> _Records excerpted from a collection_:
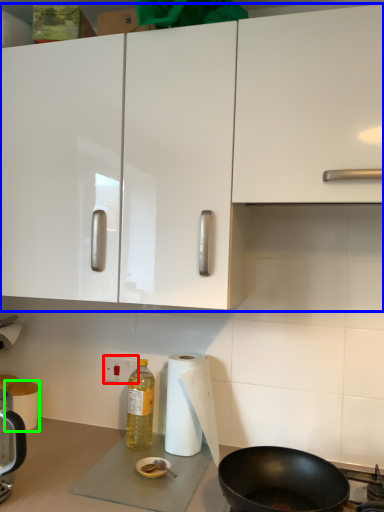
Question: Based on their relative distances, which object is farther from electric outlet (highlighted by a red box)? Choose from cabinetry (highlighted by a blue box) and paper towel (highlighted by a green box).

Choices:
 (A) cabinetry
 (B) paper towel

Answer: (A)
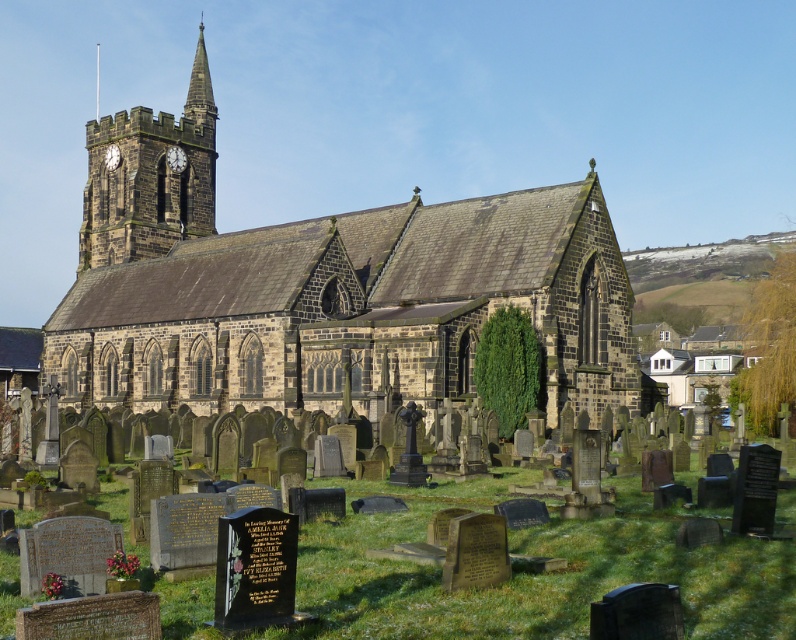
Question: Can you confirm if brown stone church at center is smaller than smooth stone spire at upper center?

Choices:
 (A) yes
 (B) no

Answer: (A)

Question: Considering the relative positions of gravestones at center and dark gray stone clock tower at upper left in the image provided, where is gravestones at center located with respect to dark gray stone clock tower at upper left?

Choices:
 (A) right
 (B) left

Answer: (A)

Question: Which of the following is the farthest from the observer?

Choices:
 (A) gravestones at center
 (B) brown stone church at center
 (C) smooth stone spire at upper center

Answer: (C)

Question: Which object appears farthest from the camera in this image?

Choices:
 (A) brown stone church at center
 (B) smooth stone spire at upper center
 (C) dark gray stone clock tower at upper left
 (D) gravestones at center

Answer: (B)

Question: From the image, what is the correct spatial relationship of brown stone church at center in relation to dark gray stone clock tower at upper left?

Choices:
 (A) right
 (B) left

Answer: (A)

Question: Estimate the real-world distances between objects in this image. Which object is closer to the smooth stone spire at upper center?

Choices:
 (A) dark gray stone clock tower at upper left
 (B) brown stone church at center

Answer: (A)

> _Exercise requirements_:
Count the lines above in which the word "cabinetry" appears, and give only that number.

> _Answer for the task_:
2